How to complete this task: Copy every line from the records below that carries the word "black".

+++ Exercise material +++

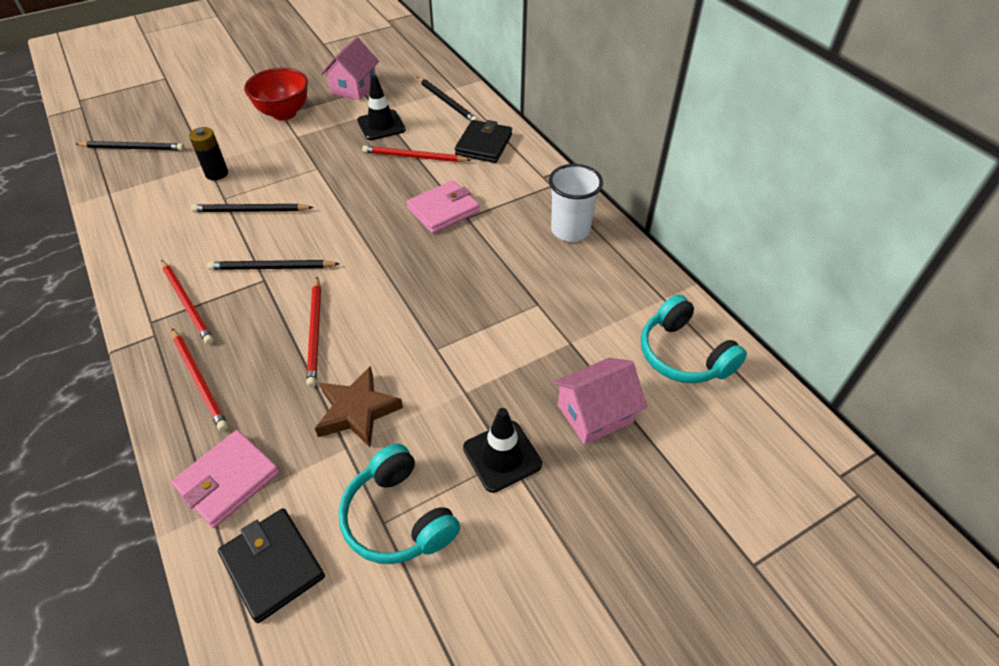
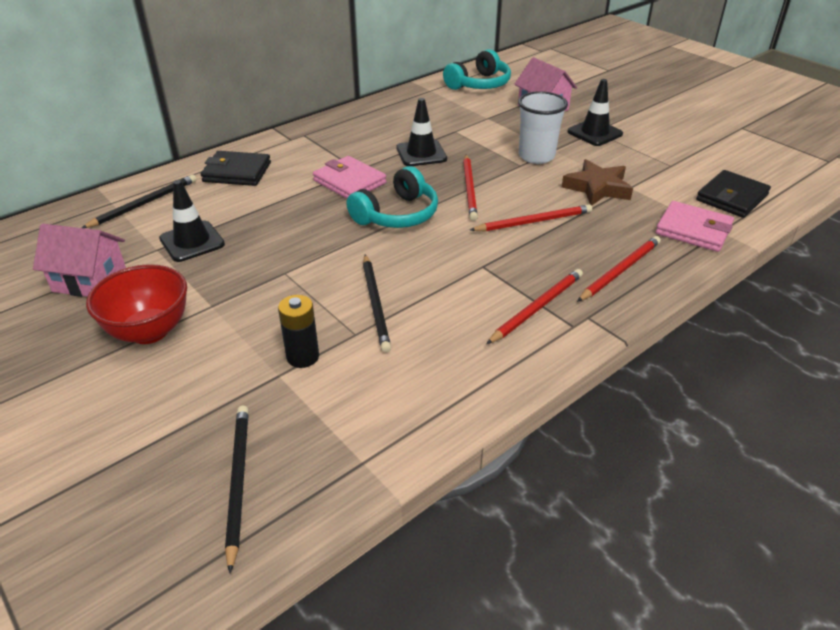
camera: 100 degrees left, 10 degrees down
(272, 268) = (464, 265): black pencil -> none
(398, 517) = (663, 161): turquoise headphones -> turquoise headphones (397, 215)
(414, 157) = (260, 210): red pencil -> red pencil (469, 189)
(487, 267) = (421, 153): none -> black traffic cone
(570, 230) = (365, 124): white cup -> white cup (536, 156)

+++

Response to the exercise:
(272, 268) = (464, 265): black pencil -> none
(487, 267) = (421, 153): none -> black traffic cone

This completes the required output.